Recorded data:
=== Begin Enclosure ===
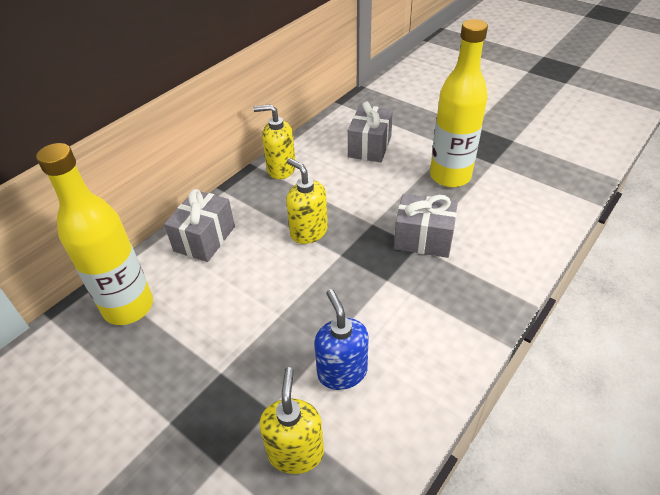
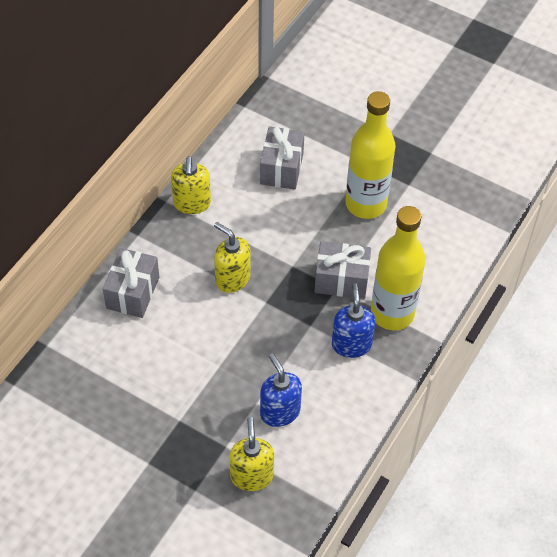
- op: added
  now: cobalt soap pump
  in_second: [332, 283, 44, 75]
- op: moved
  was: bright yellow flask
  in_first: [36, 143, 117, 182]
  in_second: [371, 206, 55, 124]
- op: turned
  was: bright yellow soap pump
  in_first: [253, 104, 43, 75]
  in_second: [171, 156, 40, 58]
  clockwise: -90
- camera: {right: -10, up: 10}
=== End Enclosure ===
Task brief: Using the entries above, copy exactly the lines from the one containing "in_first: [253, 104, 43, 75]" through the last, both included.

Written solution:
  in_first: [253, 104, 43, 75]
  in_second: [171, 156, 40, 58]
  clockwise: -90
- camera: {right: -10, up: 10}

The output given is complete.